▶ [What the task requires]
The job is to output exactly the lines that run from the start of the entries through the line containing "(601, 179) = (877, 339): none", pictures omitted.

▶ [Supplied entries]

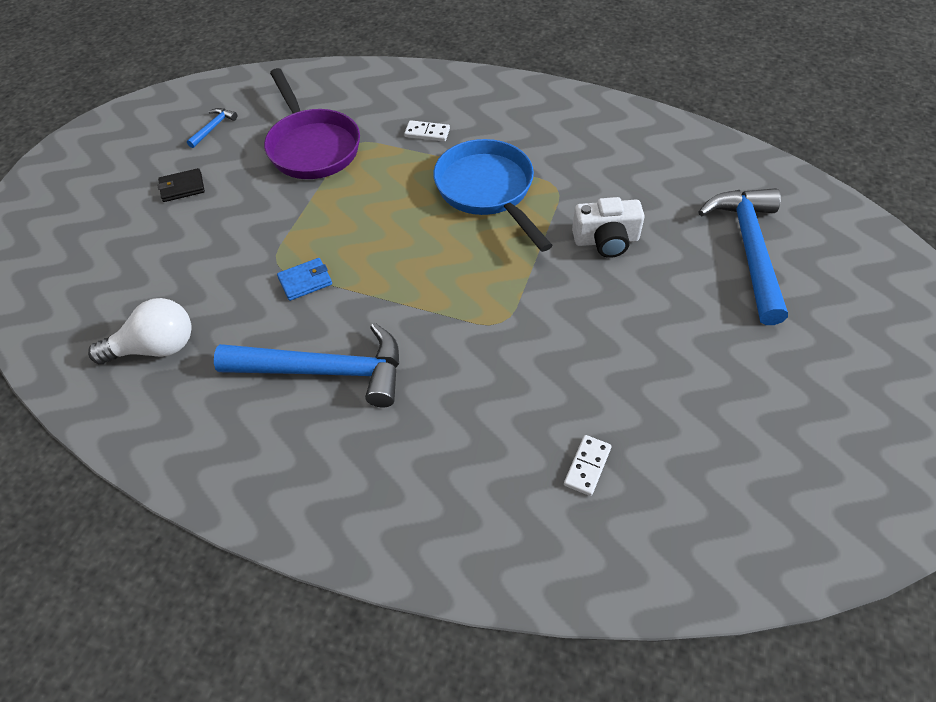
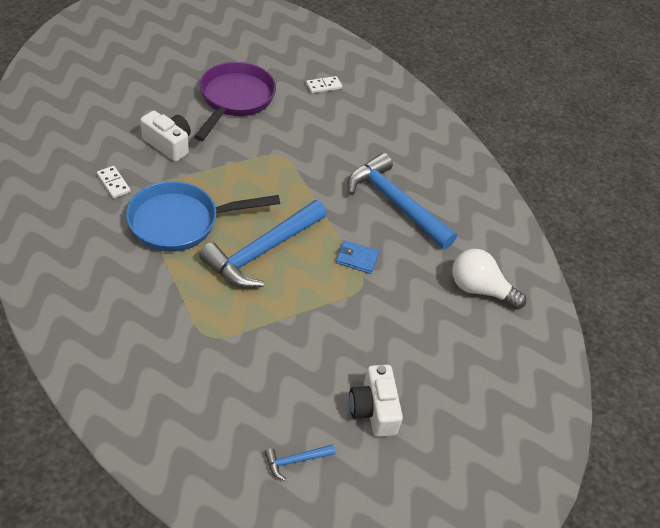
camera: 145 degrees left, 5 degrees down
(182, 187) = (374, 409): black wallet -> white camera
(312, 146) = (242, 362): purple pan -> purple pan (234, 100)
(427, 133) = (151, 298): white domino -> white domino (113, 183)
(488, 191) = (181, 222): blue pan -> blue pan turned 60 degrees clockwise
(749, 249) = (114, 87): blue hammer -> blue hammer (262, 252)

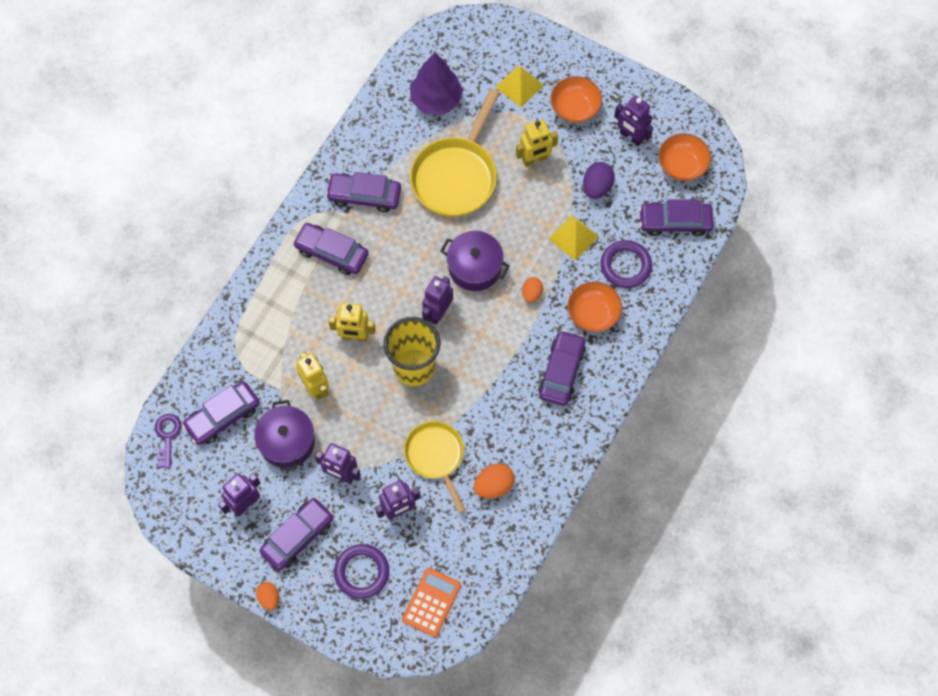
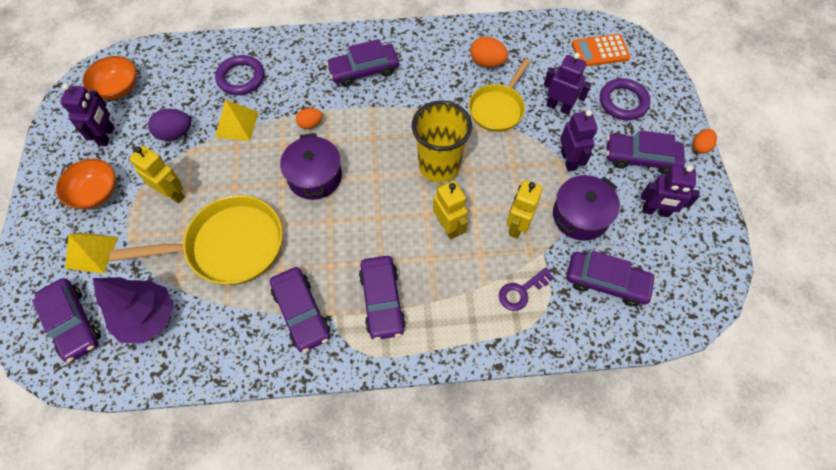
camera: 125 degrees left, 5 degrees down
(167, 436) = (664, 316): purple key -> purple key (521, 291)
(438, 313) = (377, 178): purple robot -> none
(593, 314) = (299, 76): orange bowl -> none
(675, 222) = (178, 67): purple car -> purple car (73, 323)

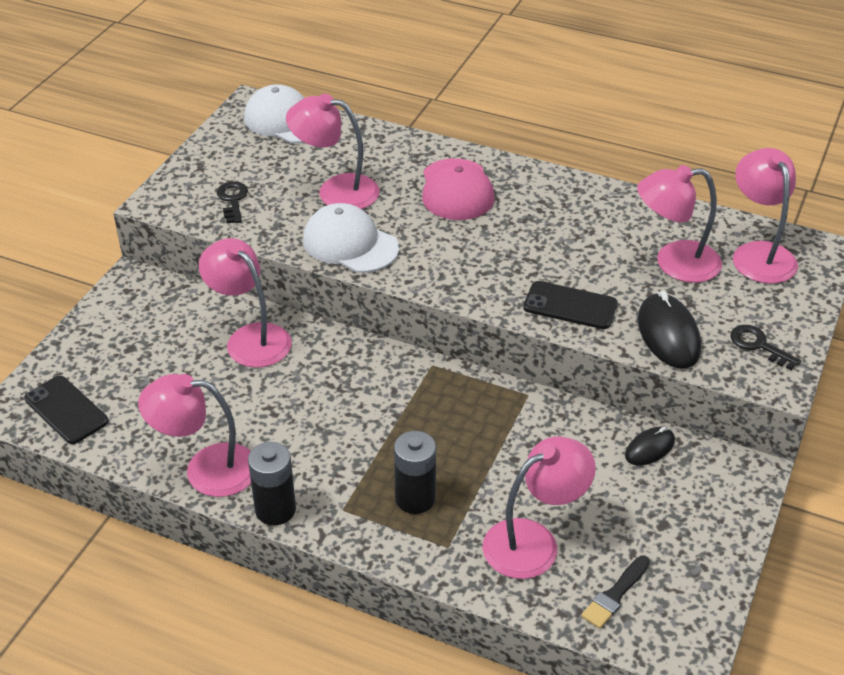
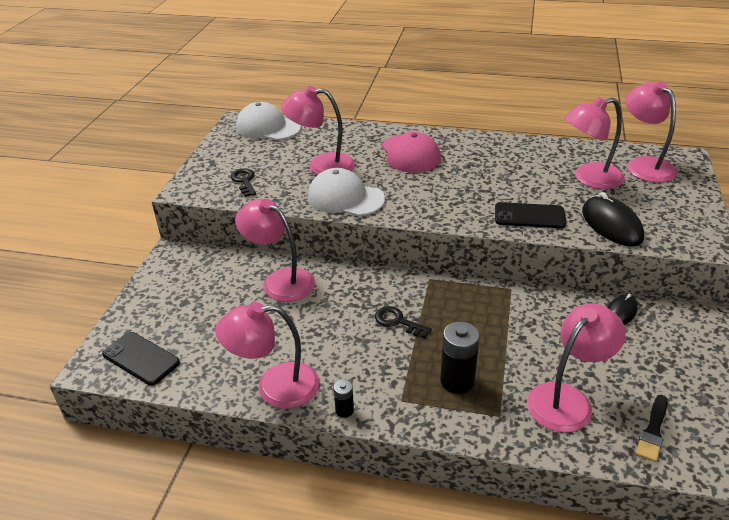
camera: 10 degrees left, 5 degrees down
(275, 510) = (344, 410): black battery -> black battery, size x0.52
(759, 345) = (680, 223): black key -> black key (398, 321)

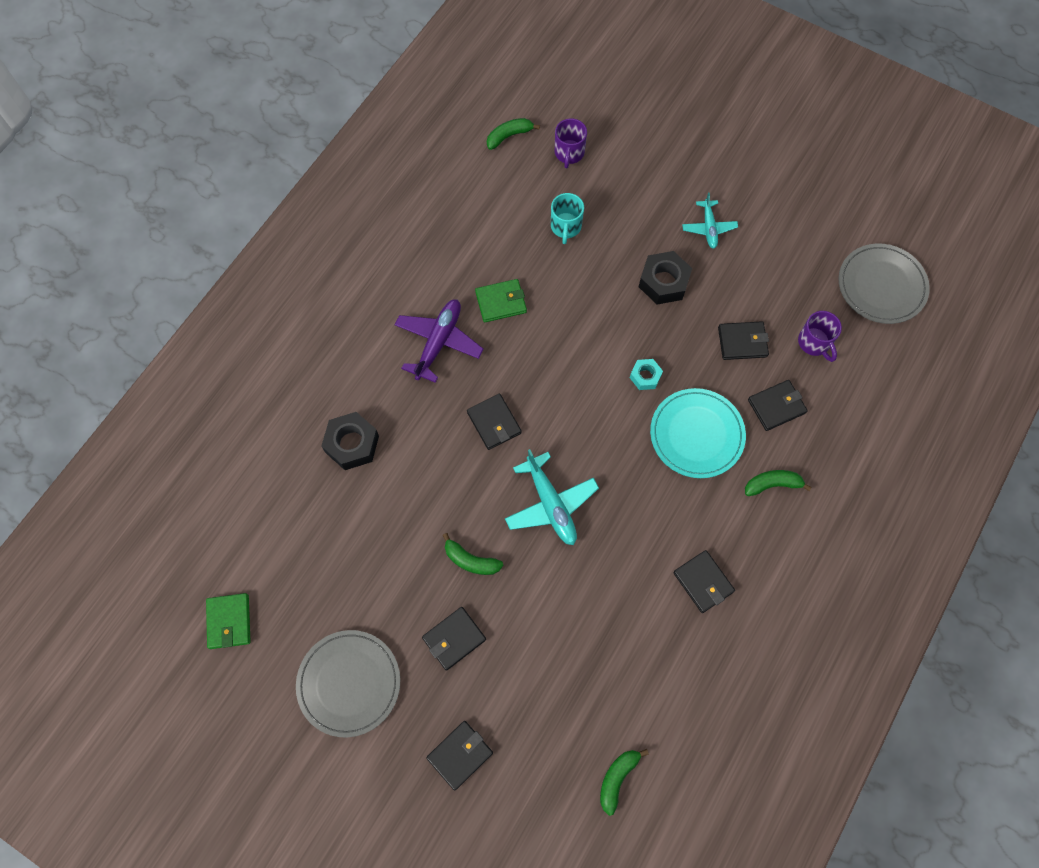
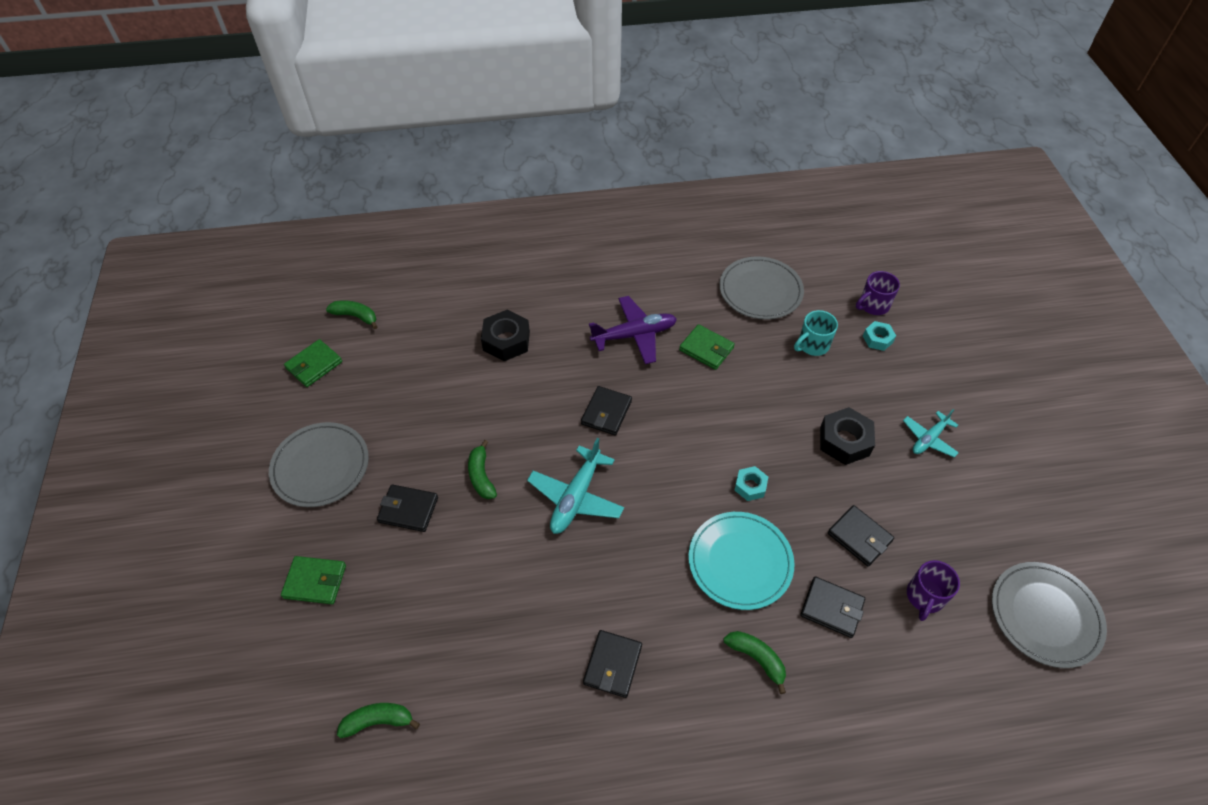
camera: 50 degrees right, 15 degrees down
(460, 755) = (315, 581): black wallet -> green wallet
(482, 215) = (760, 291): none -> grey plate
(509, 136) = (840, 262): green banana -> green banana (356, 316)
(601, 179) = (877, 339): none -> turquoise nut

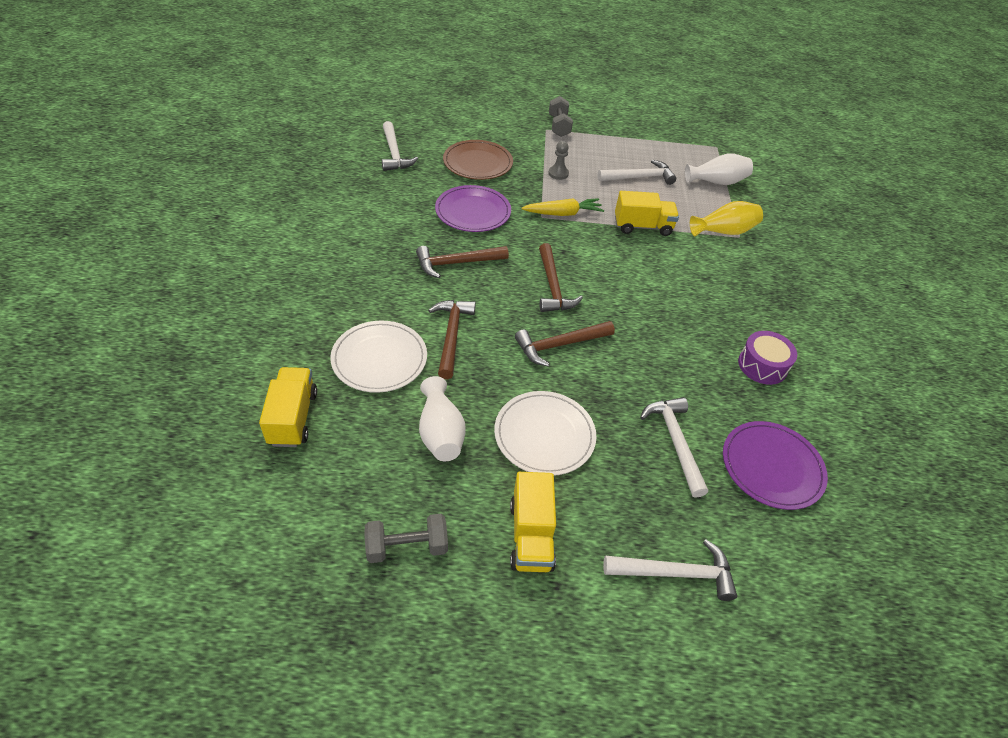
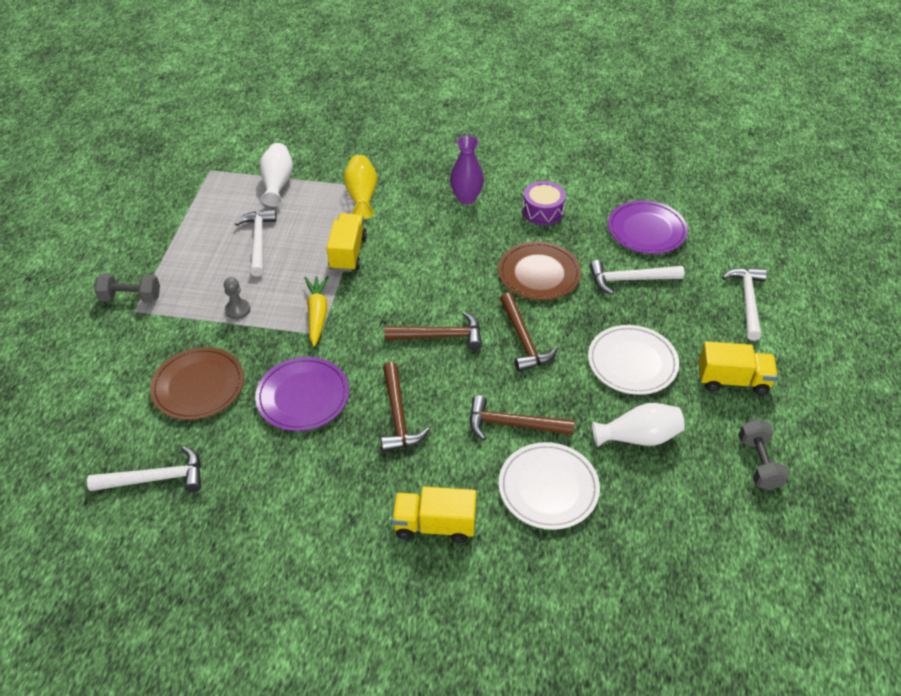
camera: 80 degrees left, 0 degrees up
(293, 418) = (634, 562): yellow truck -> yellow truck (434, 525)
(659, 359) = (539, 273): none -> brown plate
(755, 303) = (466, 198): none -> purple vase

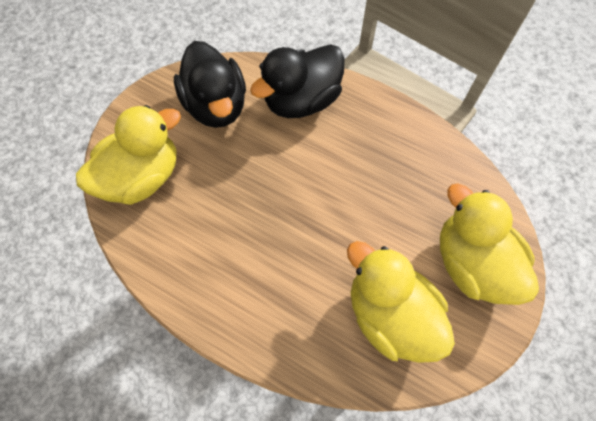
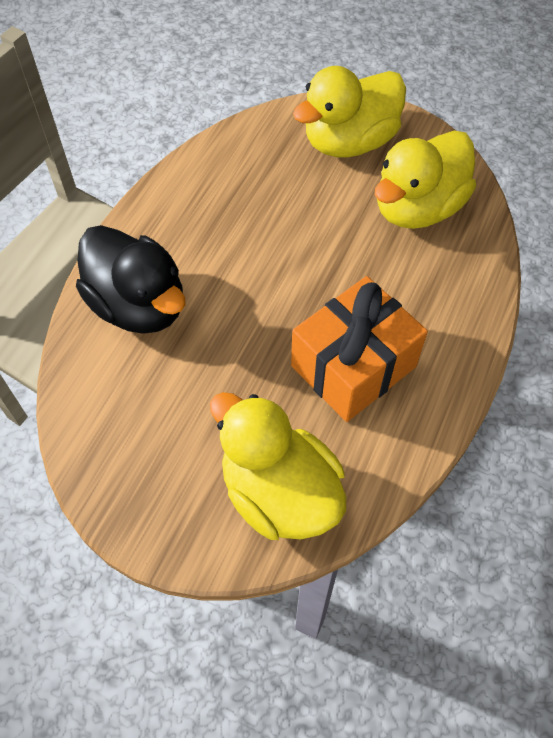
camera: 95 degrees left, 5 degrees down
(216, 106) = (148, 412): black duck -> none
(230, 236) = (353, 366): none -> orange gift

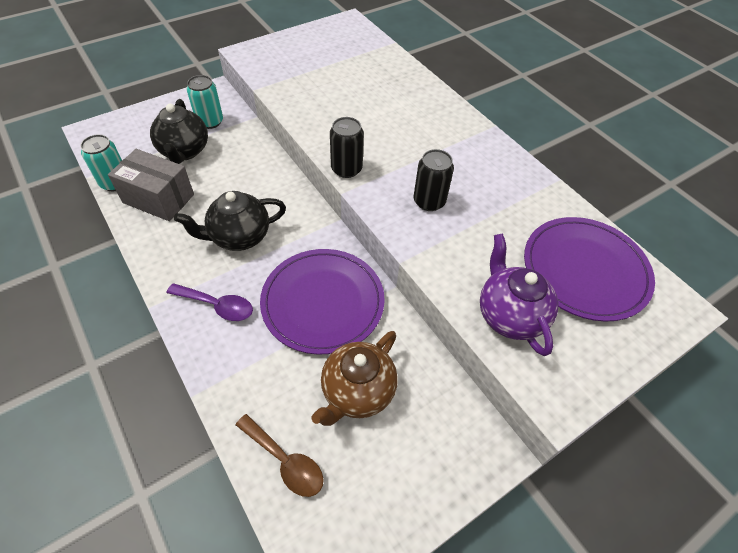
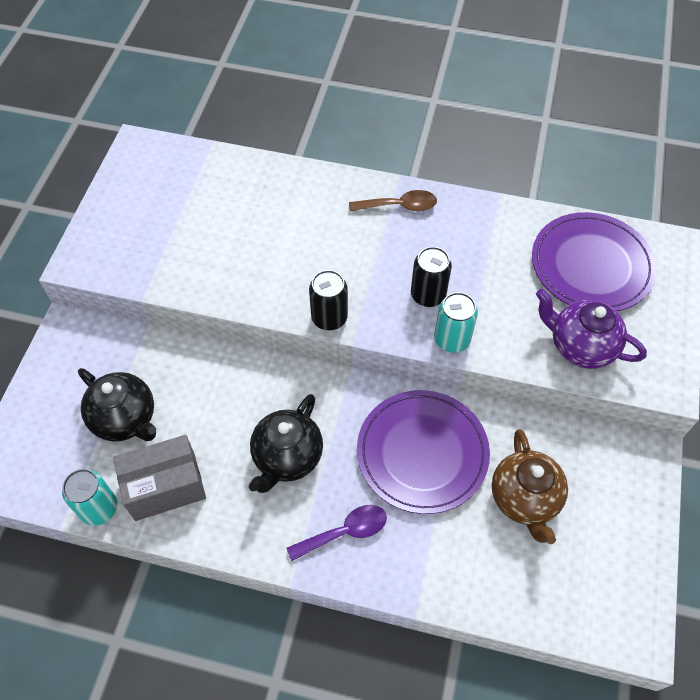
camera: 40 degrees left, 5 degrees up
(210, 122) = (109, 367): turquoise can -> turquoise can (451, 339)
(285, 461) = (533, 594): brown spoon -> brown spoon (399, 206)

▶ [Answer to the exercise]
camera: 145 degrees left, 5 degrees down
(182, 187) = (374, 409): black wallet -> white camera
(312, 146) = (242, 362): purple pan -> purple pan (234, 100)
(427, 133) = (151, 298): white domino -> white domino (113, 183)
(488, 191) = (181, 222): blue pan -> blue pan turned 60 degrees clockwise
(749, 249) = (114, 87): blue hammer -> blue hammer (262, 252)

camera: 125 degrees left, 5 degrees down
(167, 436) = (664, 316): purple key -> purple key (521, 291)
(438, 313) = (377, 178): purple robot -> none
(593, 314) = (299, 76): orange bowl -> none
(675, 222) = (178, 67): purple car -> purple car (73, 323)

camera: 10 degrees left, 5 degrees down
(275, 510) = (344, 410): black battery -> black battery, size x0.52
(759, 345) = (680, 223): black key -> black key (398, 321)

camera: 50 degrees right, 15 degrees down
(460, 755) = (315, 581): black wallet -> green wallet
(482, 215) = (760, 291): none -> grey plate
(509, 136) = (840, 262): green banana -> green banana (356, 316)
(601, 179) = (877, 339): none -> turquoise nut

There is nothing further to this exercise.